== ASSIGNMENT ==
For the string "camera", state the number of lines in the data that contain it, and nothing else.

== MATERIALS PROVIDED ==
▼▼▼
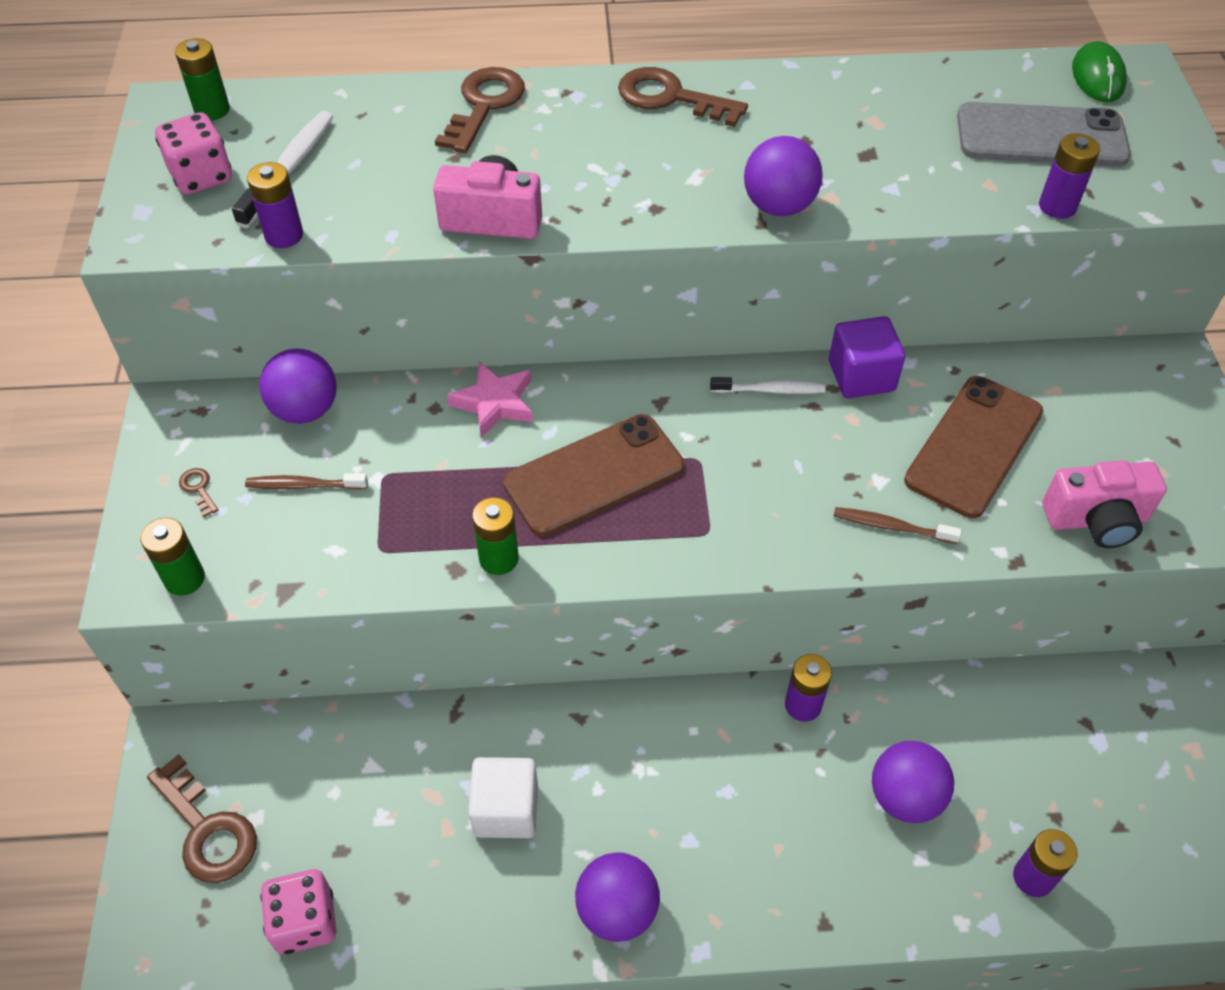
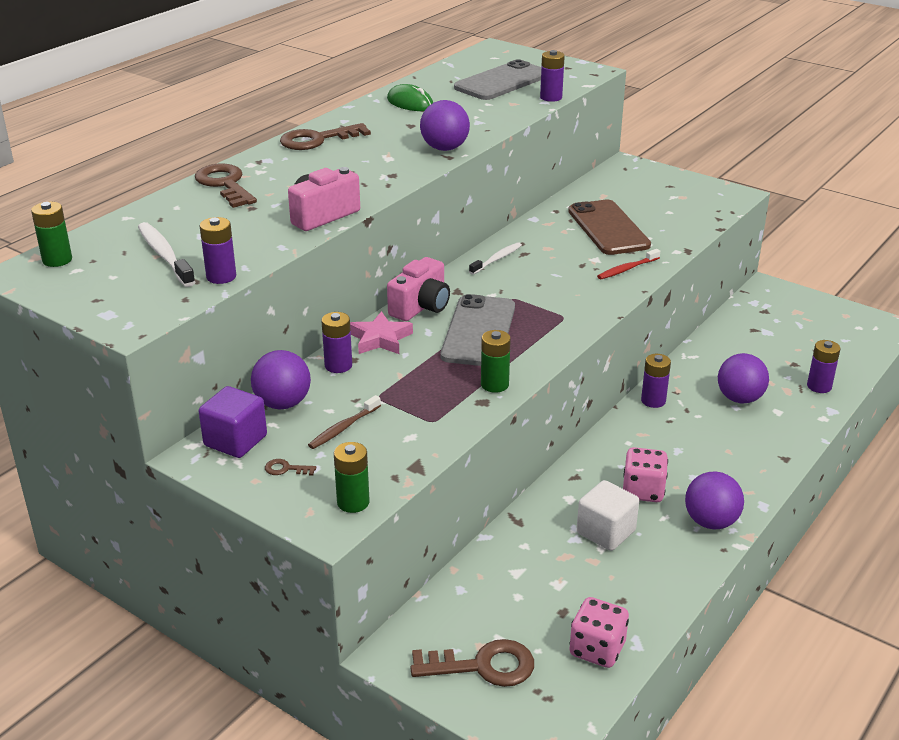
camera: 50 degrees left, 20 degrees down
(201, 176) = (115, 284): pink dice -> pink dice (643, 491)
(412, 405) = (338, 365): none -> purple battery
(594, 475) = (478, 331): brown phone -> grey phone
(861, 376) = (524, 233): purple cube -> purple cube (235, 441)
(891, 526) = (627, 269): brown toothbrush -> red toothbrush
(1096, 520) = (689, 222): pink camera -> pink camera (421, 307)
(1097, 77) = (486, 56): green mouse -> green mouse (410, 103)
▲▲▲
== ANSWER BOX ==
2